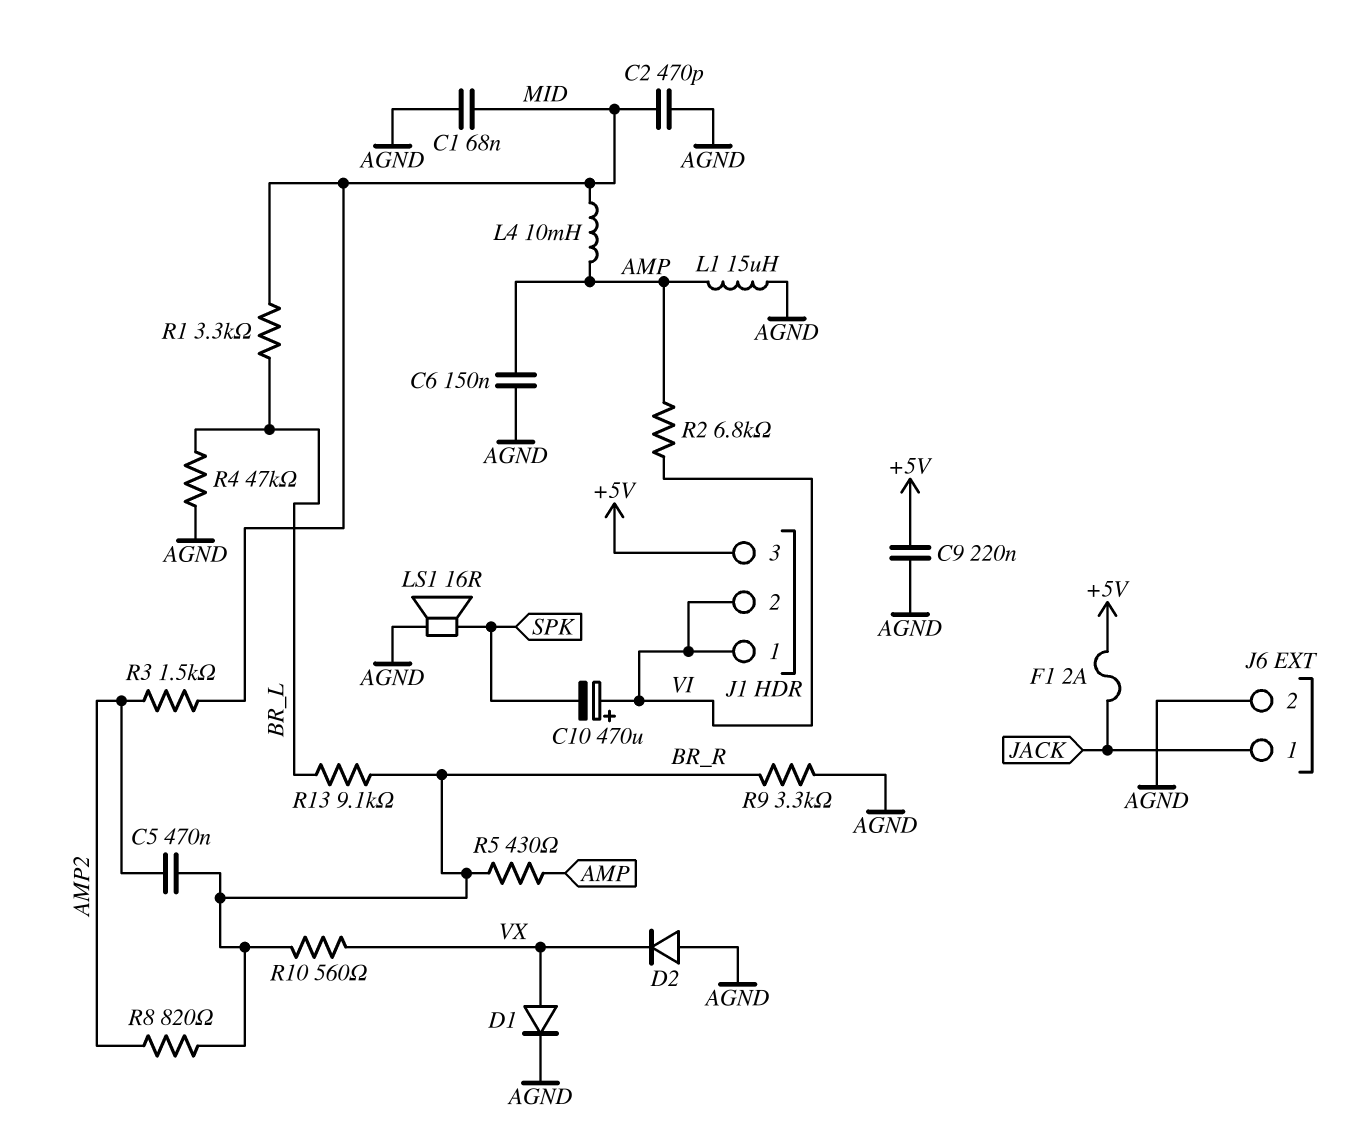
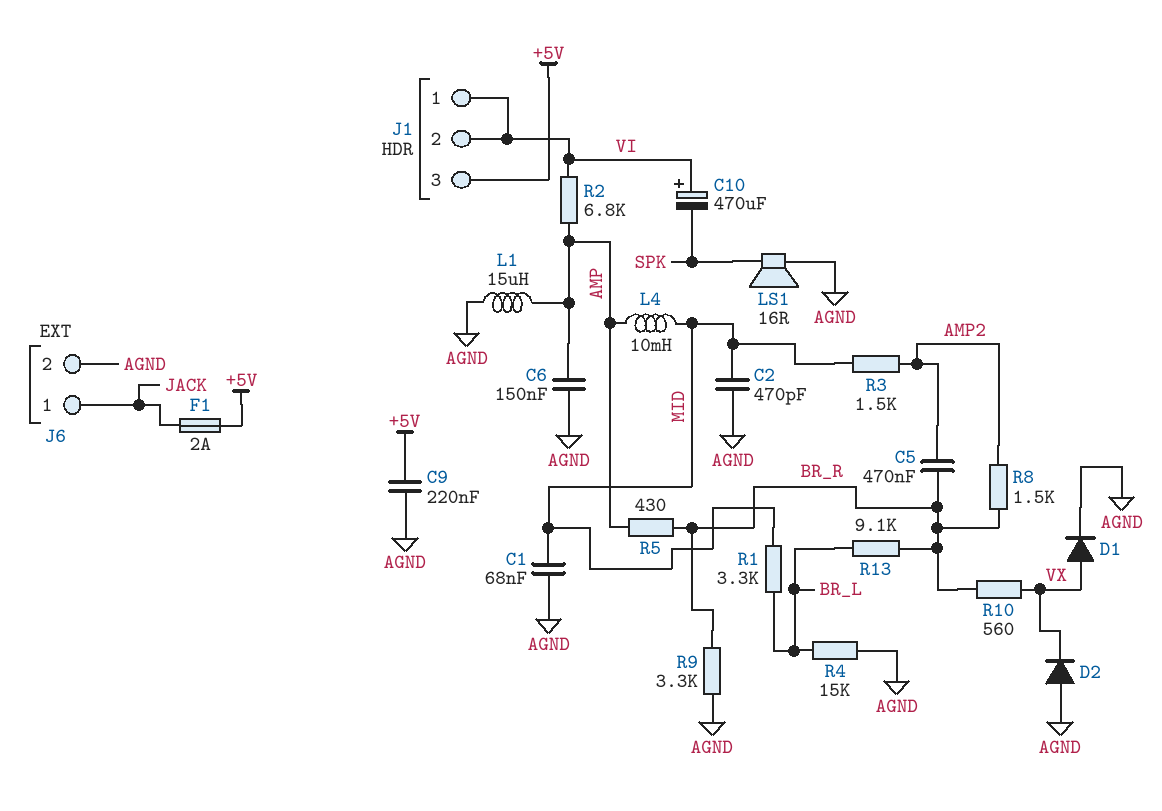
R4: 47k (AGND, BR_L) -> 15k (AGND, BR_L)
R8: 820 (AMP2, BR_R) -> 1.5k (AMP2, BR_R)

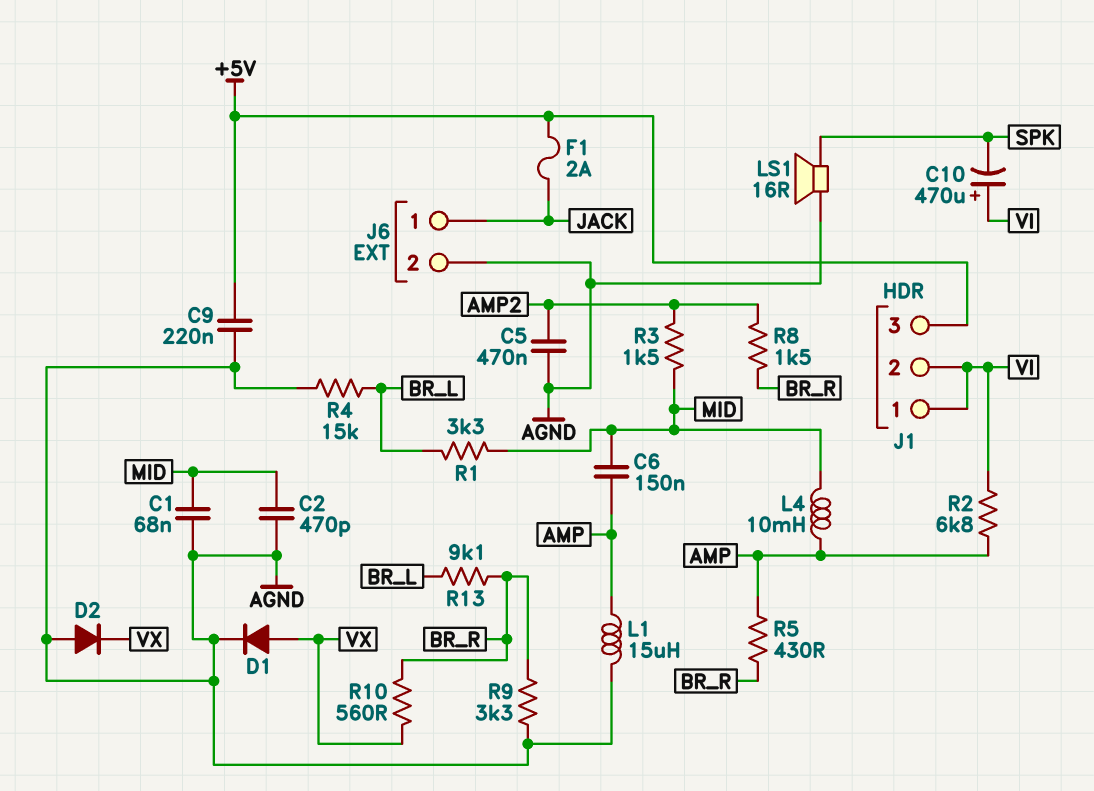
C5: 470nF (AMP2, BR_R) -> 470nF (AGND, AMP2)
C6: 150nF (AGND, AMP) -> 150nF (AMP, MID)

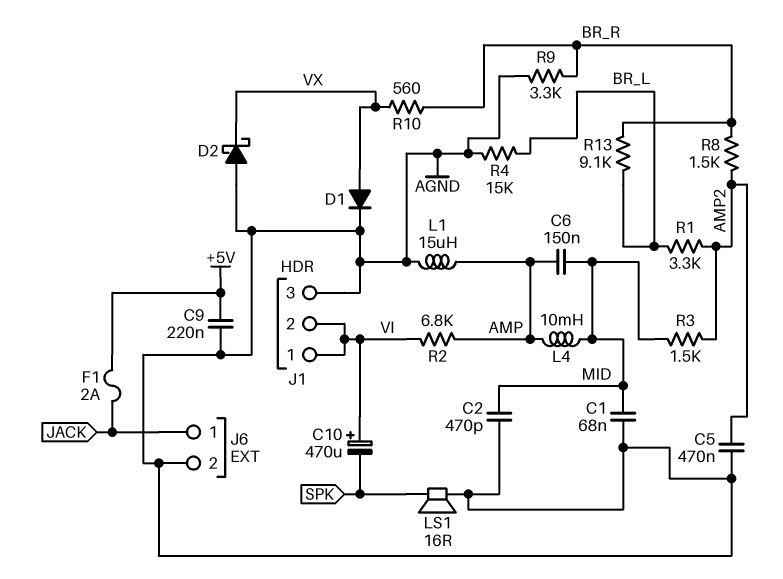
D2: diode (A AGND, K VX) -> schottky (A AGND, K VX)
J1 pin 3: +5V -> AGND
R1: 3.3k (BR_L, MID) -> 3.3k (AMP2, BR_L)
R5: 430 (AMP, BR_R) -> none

# # #

*Exercise prompt:*
Return exactly, and only, the line containing "D2: diode (A" and every line after it through the end of the material.

*Written answer:*
D2: diode (A AGND, K VX) -> schottky (A AGND, K VX)
J1 pin 3: +5V -> AGND
R1: 3.3k (BR_L, MID) -> 3.3k (AMP2, BR_L)
R5: 430 (AMP, BR_R) -> none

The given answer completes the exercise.